WHAT TO PRODUCE: Please set down each of the lines below once more, exactly, omitting all pictures.

(Detected change data)
<<<<

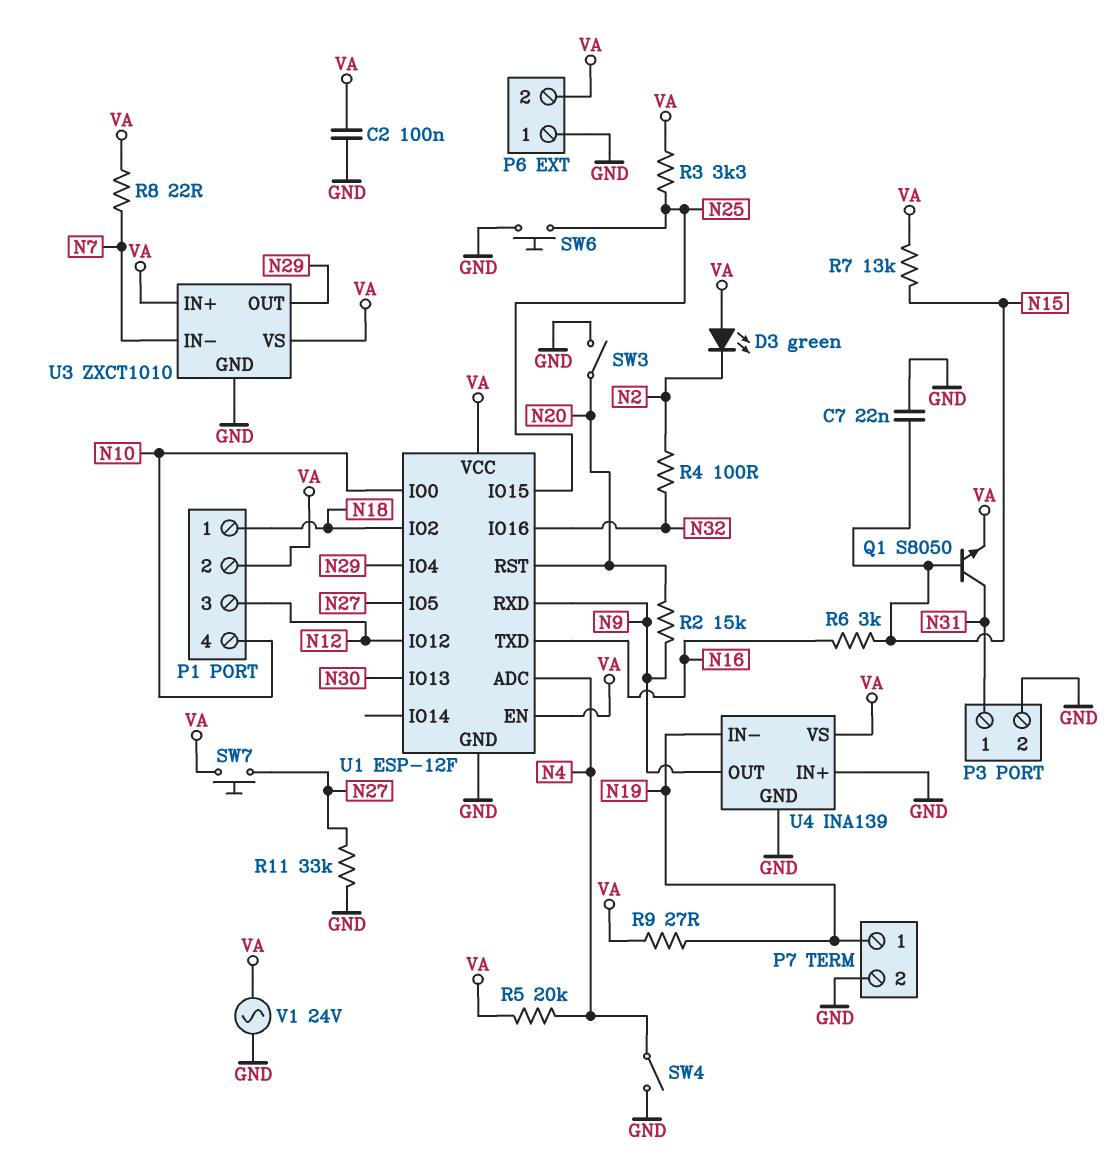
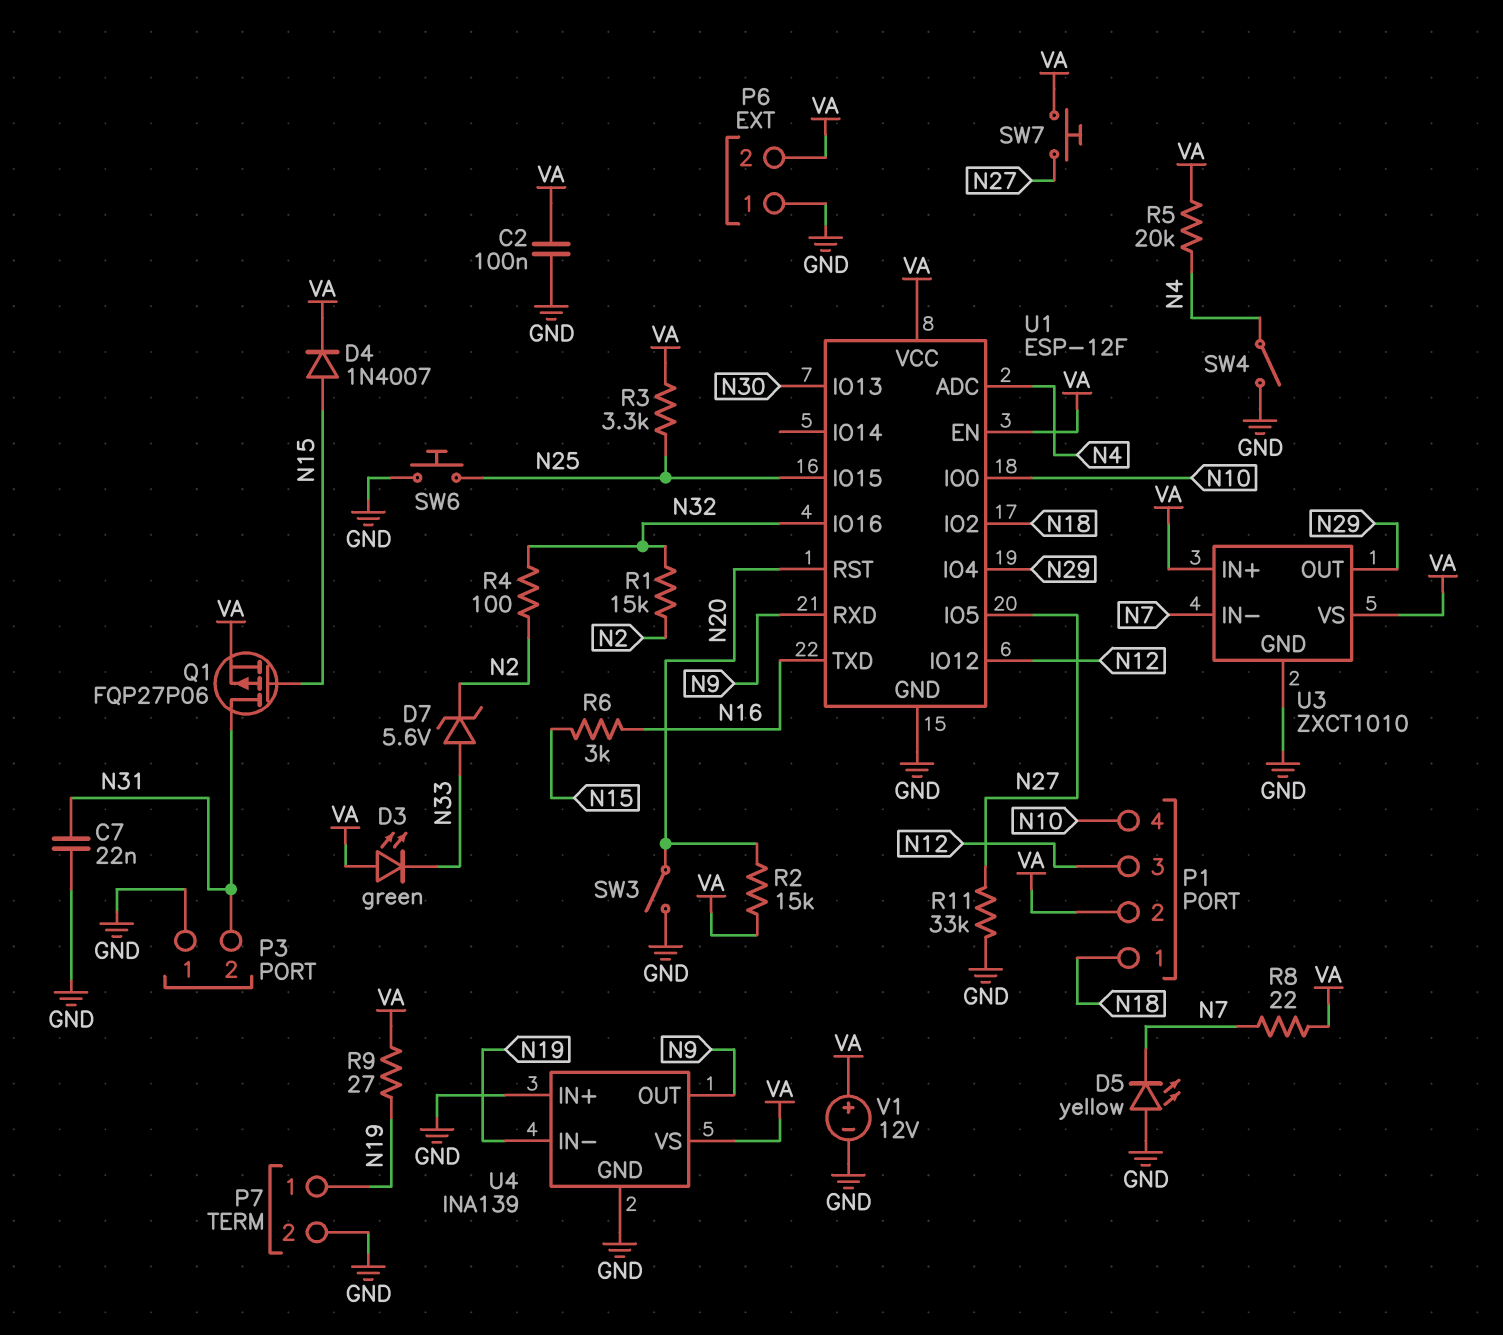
C7: 22nF (GND, N15) -> 22nF (GND, N31)
D3: LED green (A VA, K N2) -> LED green (A VA, K N33)
D4: none -> diode 1N4007 (A N15, K VA)
D5: none -> LED yellow (A GND, K N7)
D7: none -> zener 5.6V (A N33, K N2)
P3 pin 1: N31 -> GND
P3 pin 2: GND -> N31
Q1: NPN S8050 (B N15, C N31, E VA) -> PMOS FQP27P06 (G N15, D N31, S VA)
R1: none -> 15k (N2, N32)
R2: 15k (N9, N20) -> 15k (N20, VA)
R7: 13k (N15, VA) -> none
V1: AC 24V (GND, VA) -> 12V (plus VA, minus GND)

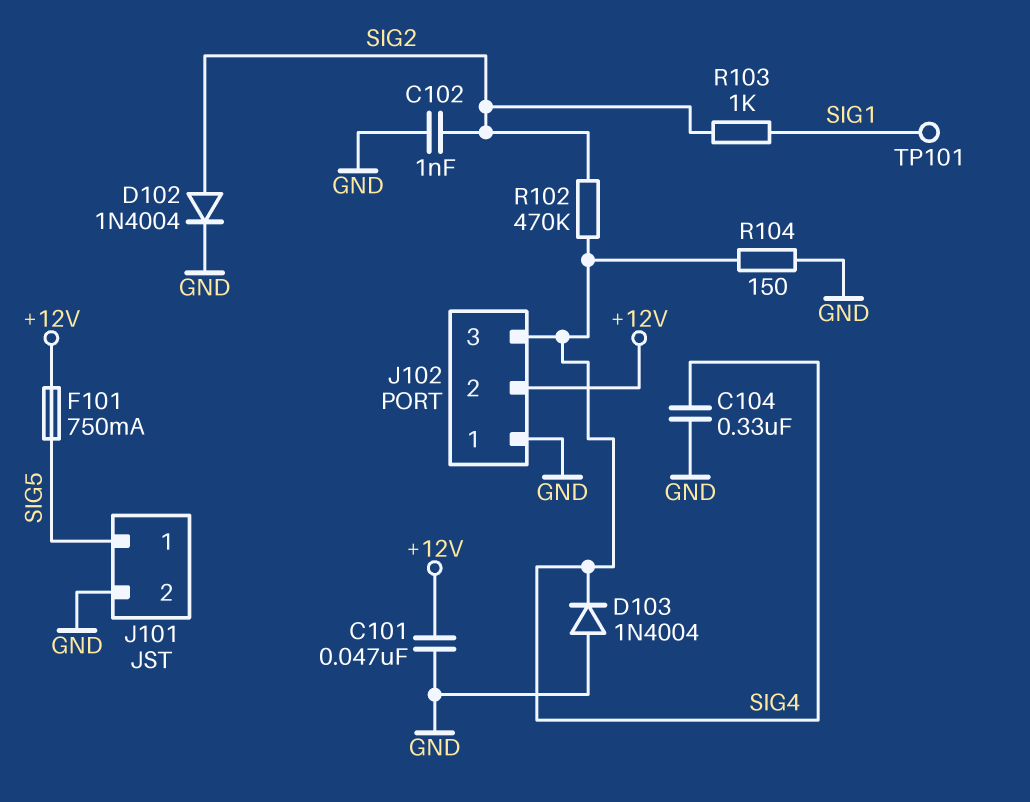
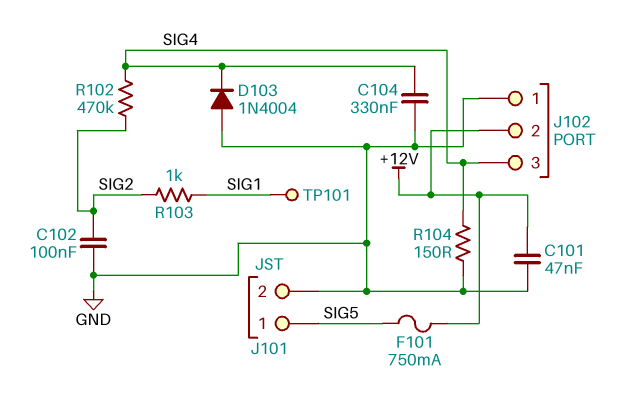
C102: 1nF (GND, SIG2) -> 100nF (GND, SIG2)
D102: diode 1N4004 (A SIG2, K GND) -> none

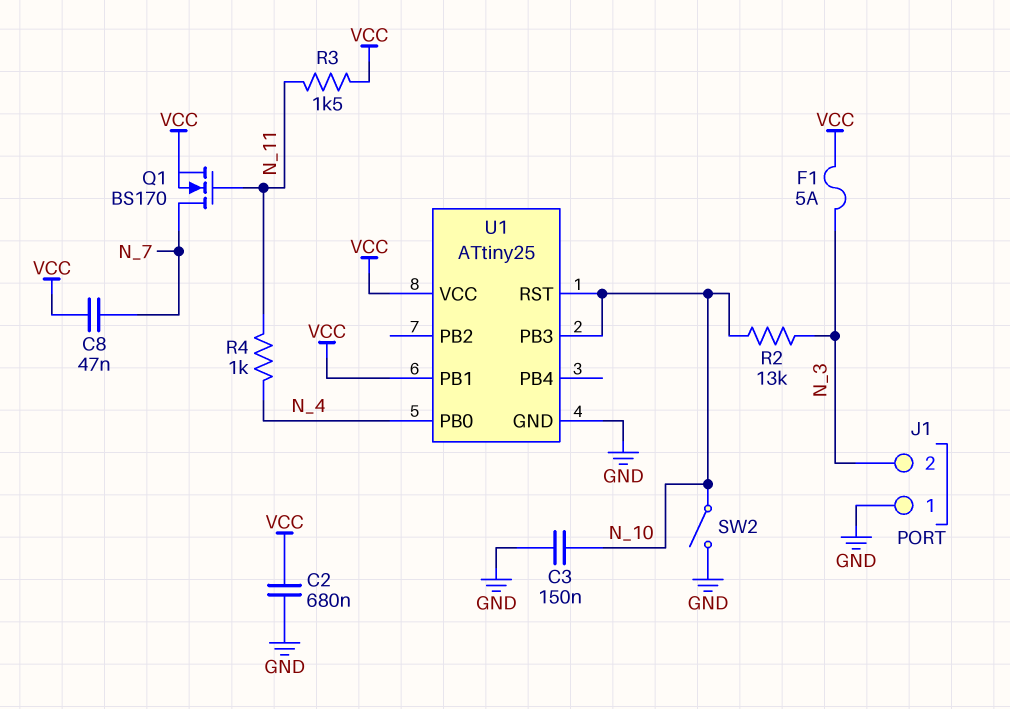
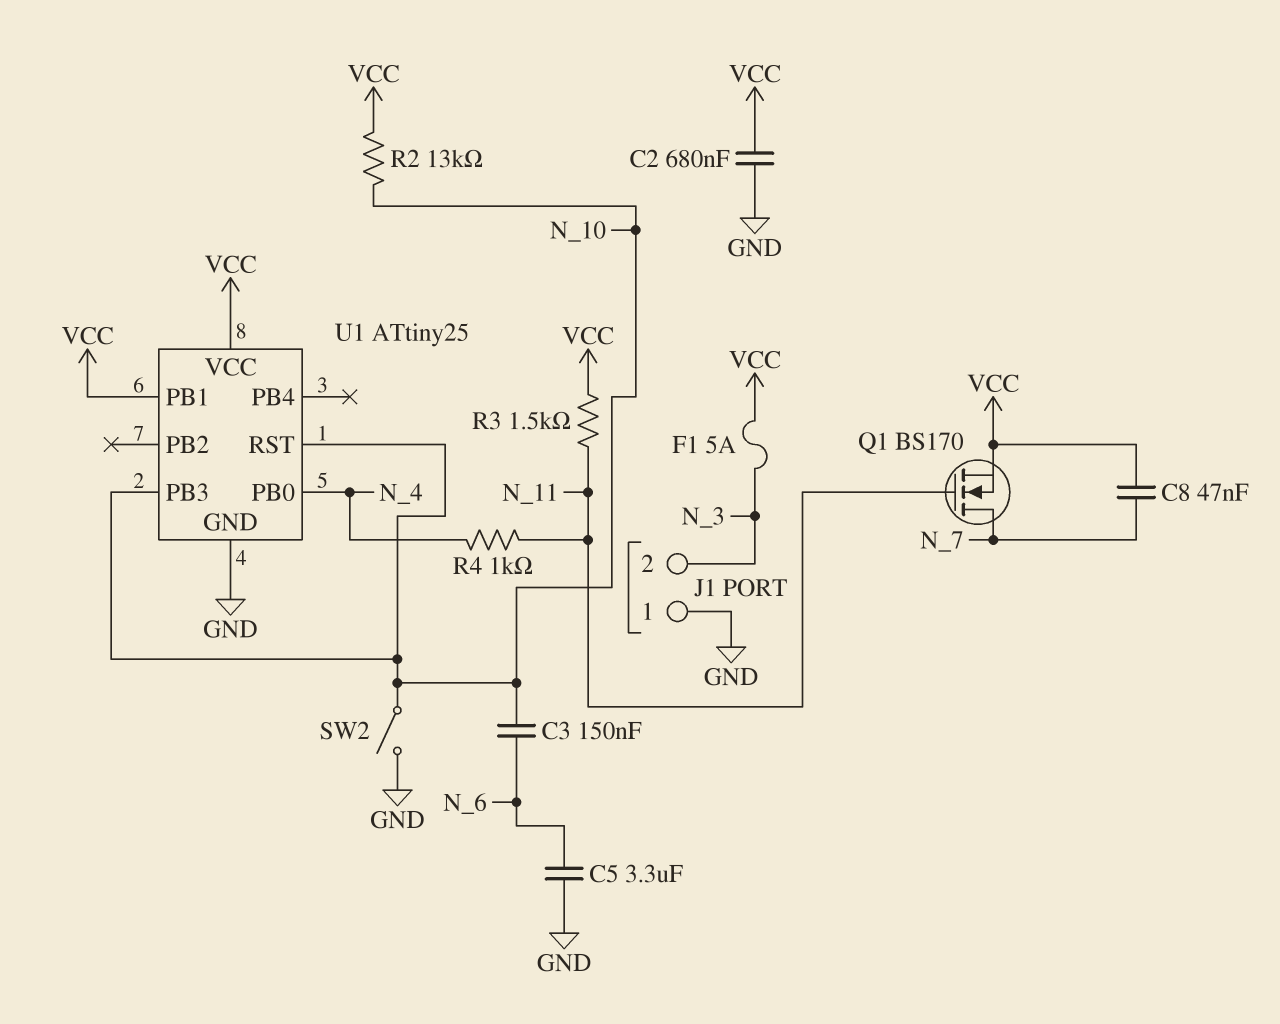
C3: 150nF (GND, N_10) -> 150nF (N_6, N_10)
C5: none -> 3.3uF (GND, N_6)
R2: 13k (N_3, N_10) -> 13k (N_10, VCC)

>>>>

REPLY TO THE TASK:
C7: 22nF (GND, N15) -> 22nF (GND, N31)
D3: LED green (A VA, K N2) -> LED green (A VA, K N33)
D4: none -> diode 1N4007 (A N15, K VA)
D5: none -> LED yellow (A GND, K N7)
D7: none -> zener 5.6V (A N33, K N2)
P3 pin 1: N31 -> GND
P3 pin 2: GND -> N31
Q1: NPN S8050 (B N15, C N31, E VA) -> PMOS FQP27P06 (G N15, D N31, S VA)
R1: none -> 15k (N2, N32)
R2: 15k (N9, N20) -> 15k (N20, VA)
R7: 13k (N15, VA) -> none
V1: AC 24V (GND, VA) -> 12V (plus VA, minus GND)

C102: 1nF (GND, SIG2) -> 100nF (GND, SIG2)
D102: diode 1N4004 (A SIG2, K GND) -> none

C3: 150nF (GND, N_10) -> 150nF (N_6, N_10)
C5: none -> 3.3uF (GND, N_6)
R2: 13k (N_3, N_10) -> 13k (N_10, VCC)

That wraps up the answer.